═══ DATA TO USE
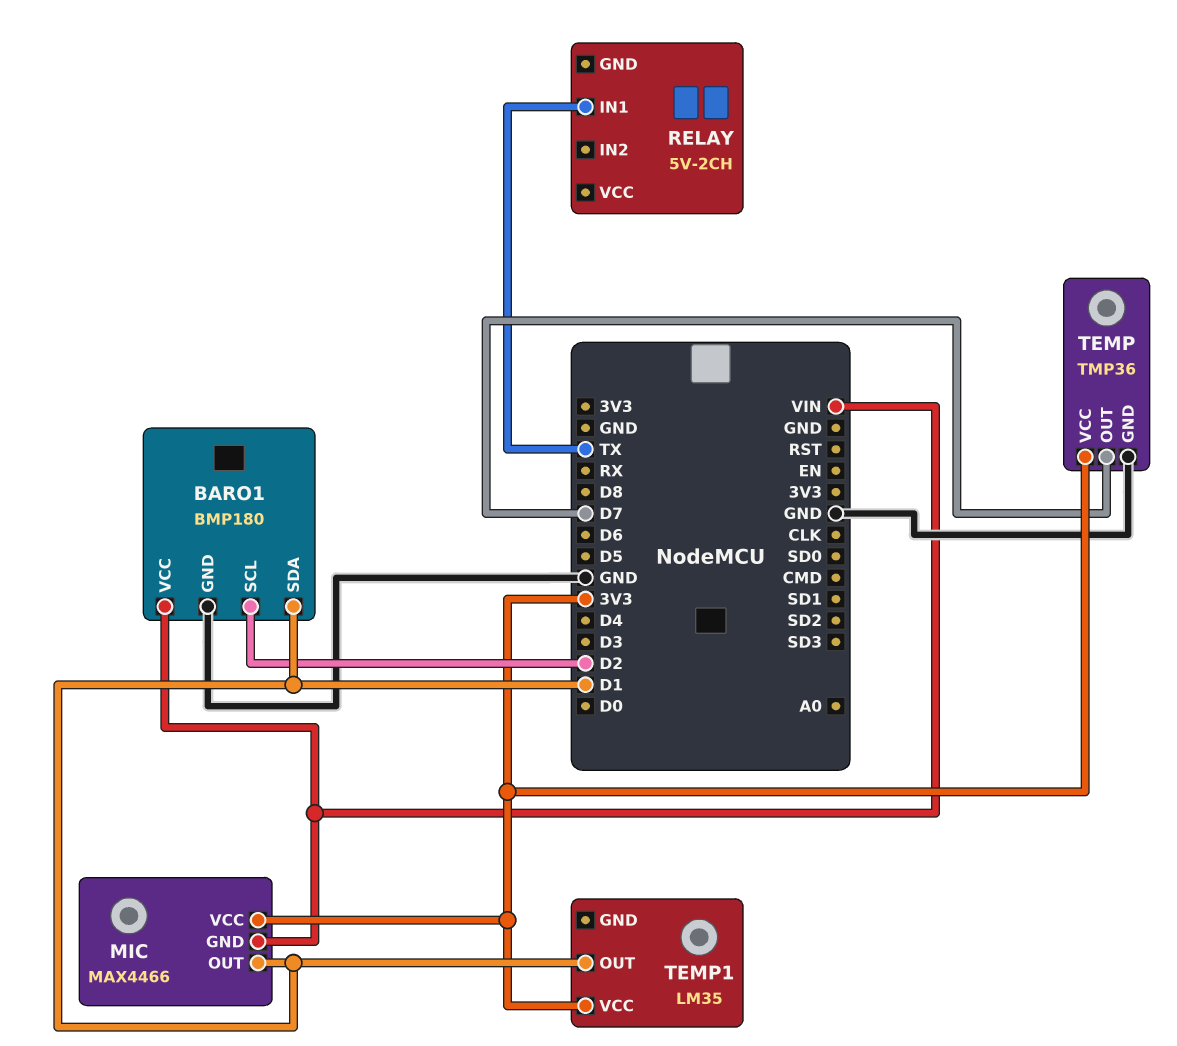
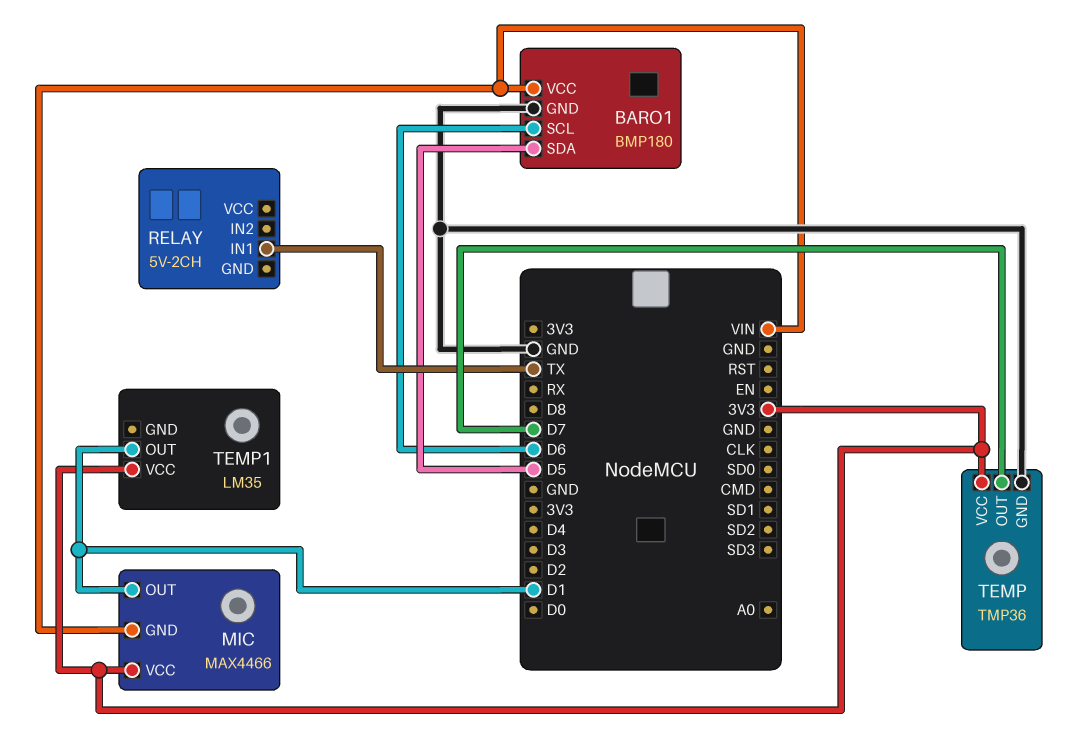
BARO1 pin SCL: D2 -> D6
BARO1 pin SDA: D1 -> D5

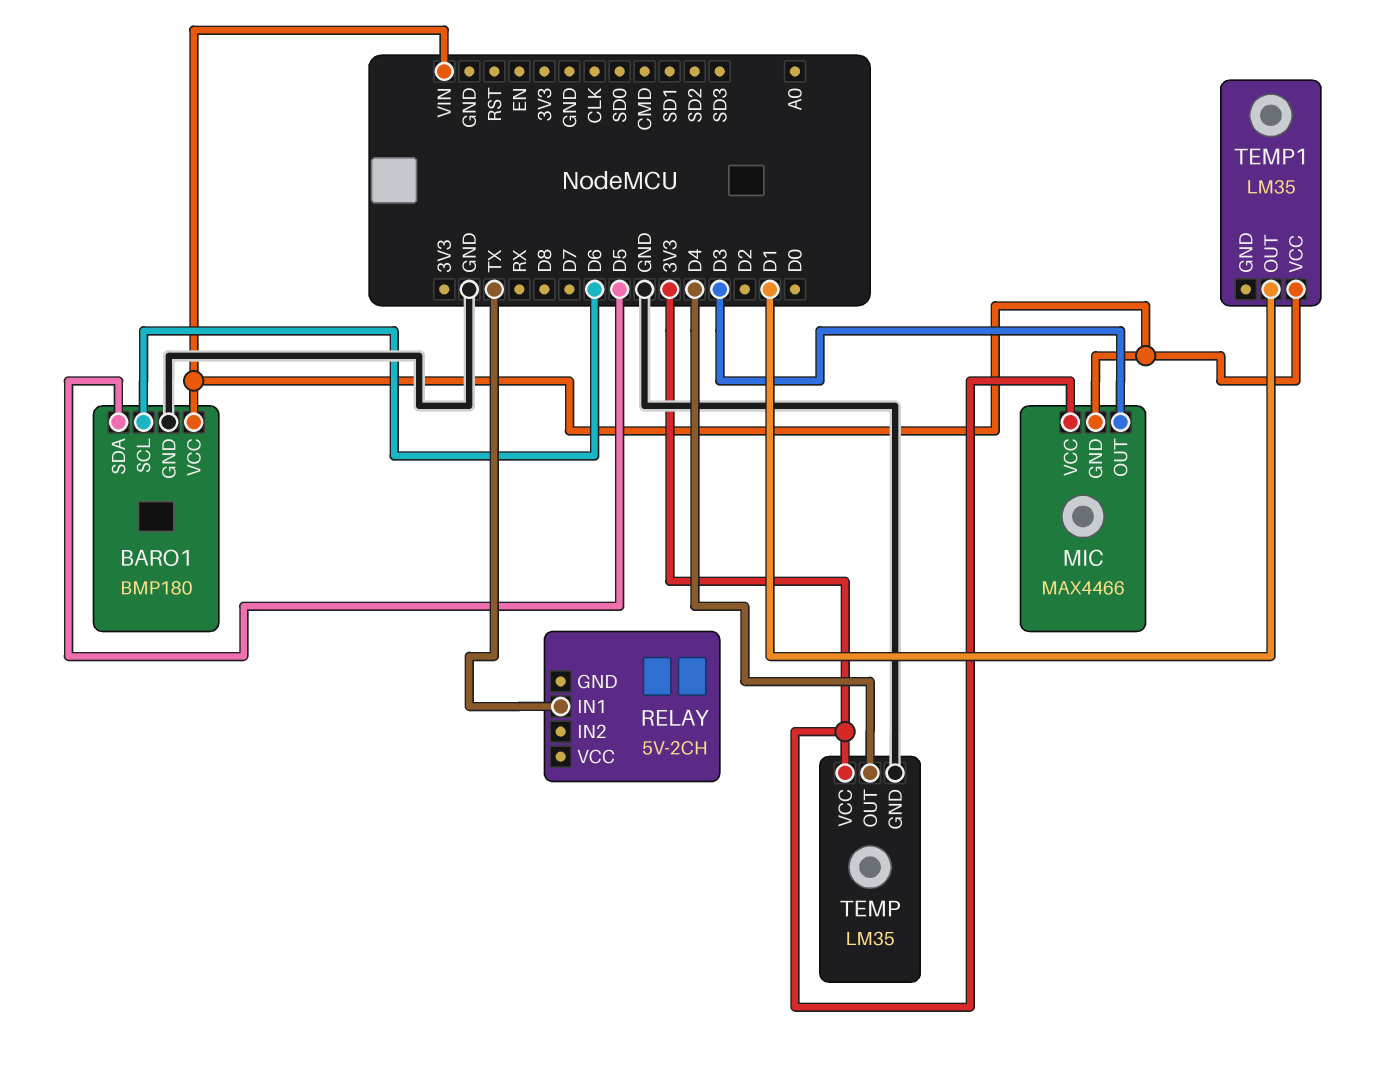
MIC pin OUT: D1 -> D3
TEMP: TMP36 -> LM35
TEMP pin OUT: D7 -> D4
TEMP1 pin VCC: 3V3 -> VIN

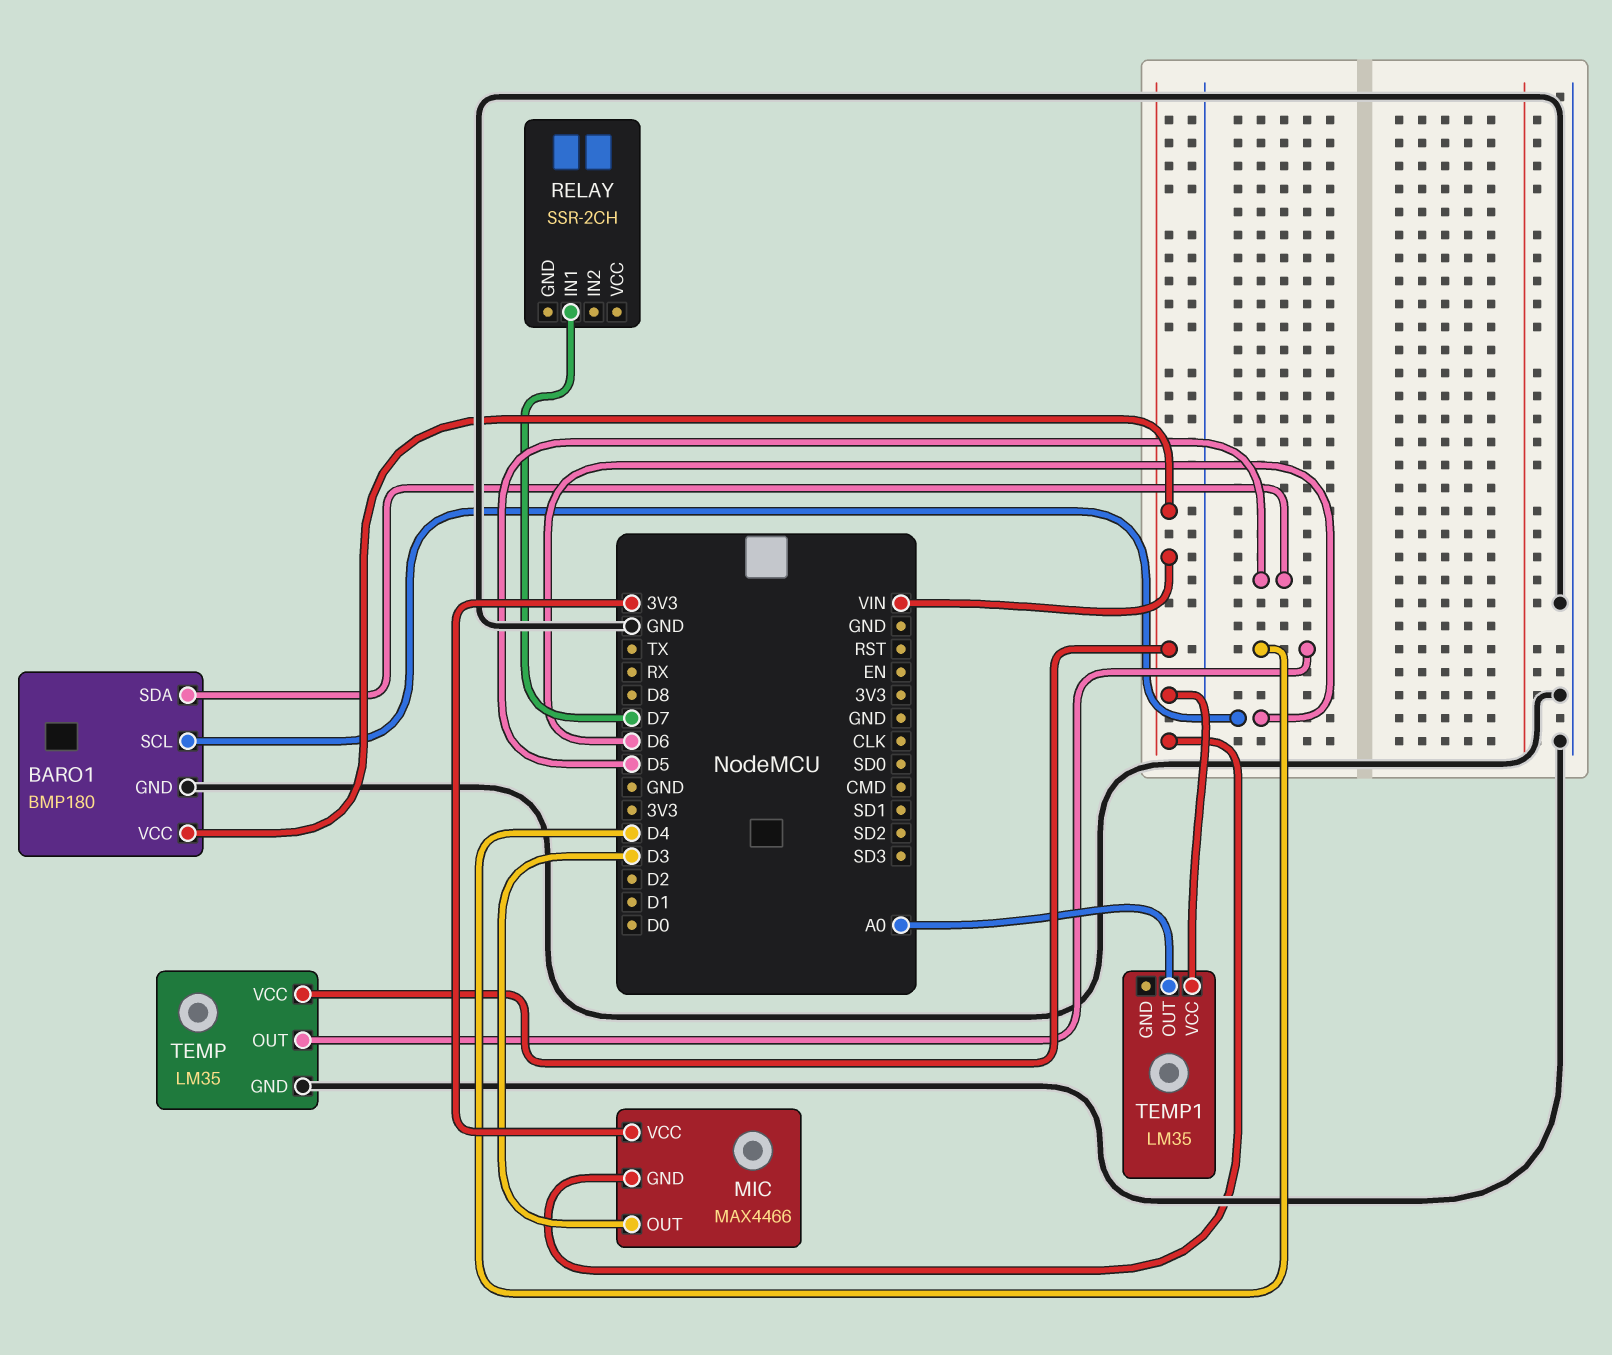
RELAY: 5V-2CH -> SSR-2CH
RELAY pin IN1: TX -> D7
TEMP pin VCC: 3V3 -> VIN
TEMP1 pin OUT: D1 -> A0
══════
• WHAT THE TASK REQUIRES
The answer must consist of every line above that holds the string "RELAY", copied exactly.

• ANSWER SPACE
RELAY: 5V-2CH -> SSR-2CH
RELAY pin IN1: TX -> D7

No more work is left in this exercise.